### What the task asks
Please transcribe the data that follows exactly as given, leaving out every picture.

Scene images with change listings

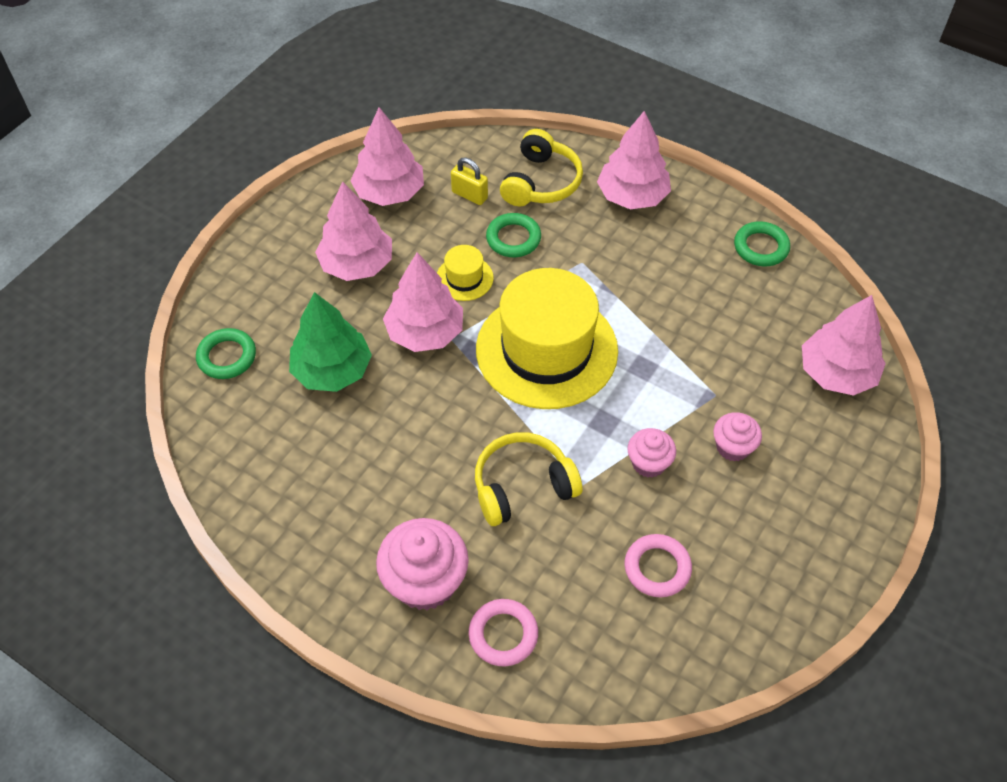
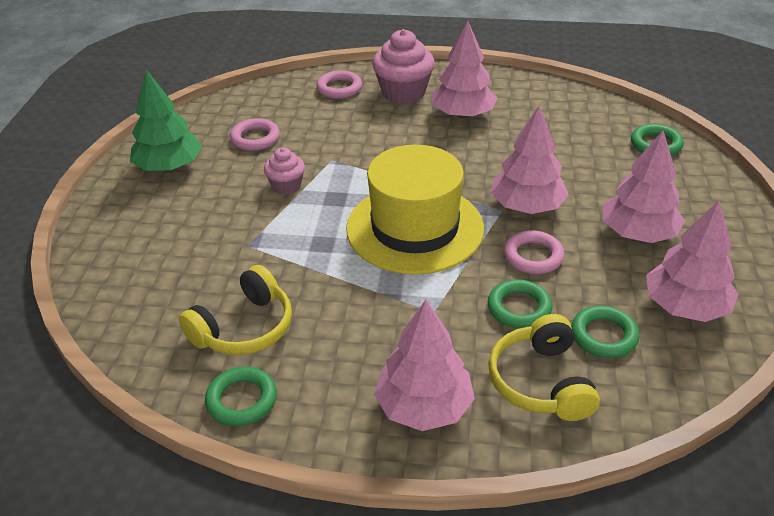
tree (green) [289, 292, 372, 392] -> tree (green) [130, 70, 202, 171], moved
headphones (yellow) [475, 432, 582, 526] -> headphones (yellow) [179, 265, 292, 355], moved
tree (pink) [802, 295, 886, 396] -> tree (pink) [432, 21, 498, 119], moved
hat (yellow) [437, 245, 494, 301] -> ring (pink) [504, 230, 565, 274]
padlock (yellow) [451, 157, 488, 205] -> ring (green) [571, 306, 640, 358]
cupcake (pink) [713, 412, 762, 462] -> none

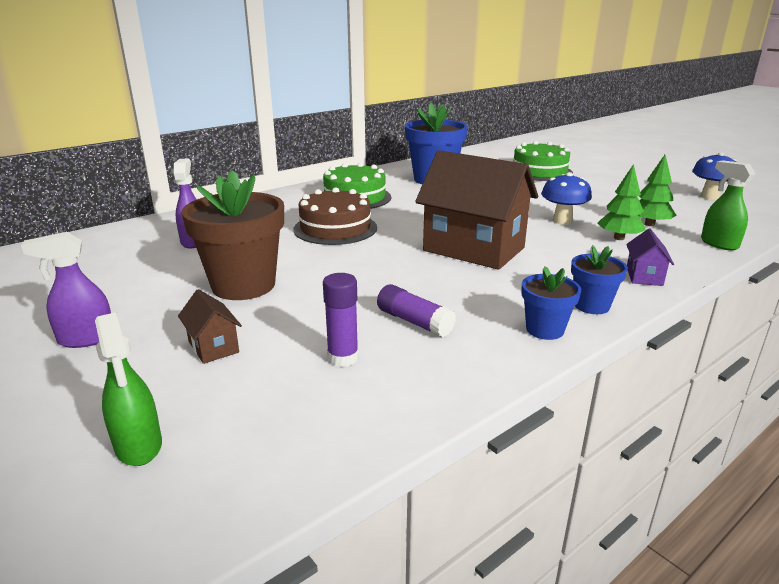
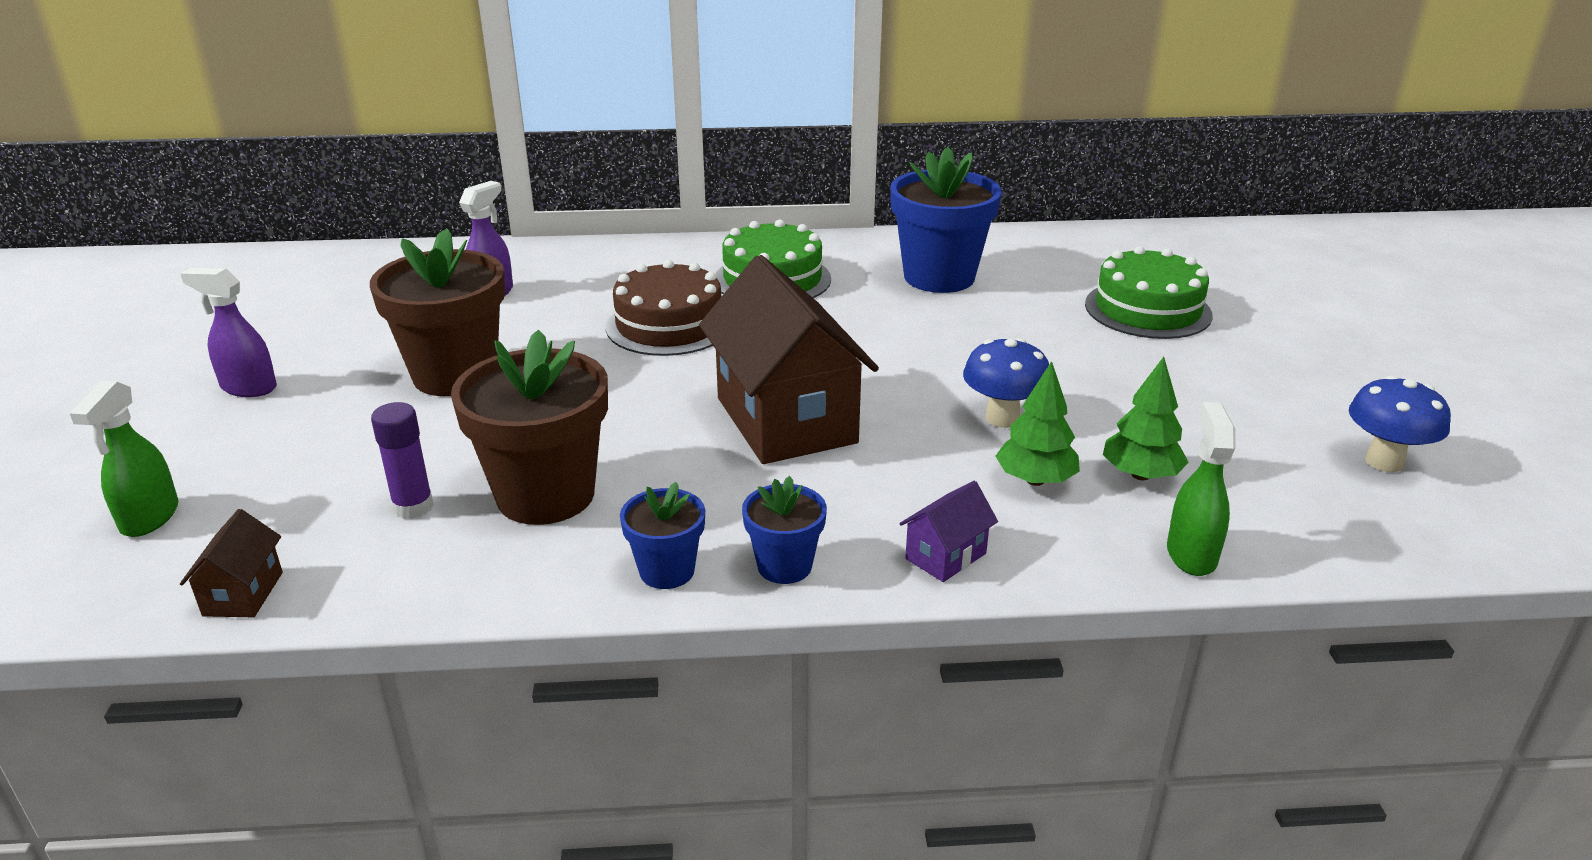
house (brown) [178, 289, 242, 364] -> house (brown) [180, 509, 283, 617], moved
glue stick (purple) [377, 284, 456, 337] -> flower pot (brown) [451, 329, 608, 525]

### Solution to this exercise
tree (green) [289, 292, 372, 392] -> tree (green) [130, 70, 202, 171], moved
headphones (yellow) [475, 432, 582, 526] -> headphones (yellow) [179, 265, 292, 355], moved
tree (pink) [802, 295, 886, 396] -> tree (pink) [432, 21, 498, 119], moved
hat (yellow) [437, 245, 494, 301] -> ring (pink) [504, 230, 565, 274]
padlock (yellow) [451, 157, 488, 205] -> ring (green) [571, 306, 640, 358]
cupcake (pink) [713, 412, 762, 462] -> none

house (brown) [178, 289, 242, 364] -> house (brown) [180, 509, 283, 617], moved
glue stick (purple) [377, 284, 456, 337] -> flower pot (brown) [451, 329, 608, 525]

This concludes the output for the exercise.